**WHAT YOU HAVE TO DO**
Transcribe exactly the portion of the listing below that runs from the line containing "(221, 243) = (247, 223): purple" through its last line.

**GIVEN DATA**
Content starts

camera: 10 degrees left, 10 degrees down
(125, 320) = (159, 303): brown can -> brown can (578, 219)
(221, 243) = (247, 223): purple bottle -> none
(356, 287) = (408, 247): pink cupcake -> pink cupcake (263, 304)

Content ends

**SOLUTION FOR THIS PROBLEM**
(221, 243) = (247, 223): purple bottle -> none
(356, 287) = (408, 247): pink cupcake -> pink cupcake (263, 304)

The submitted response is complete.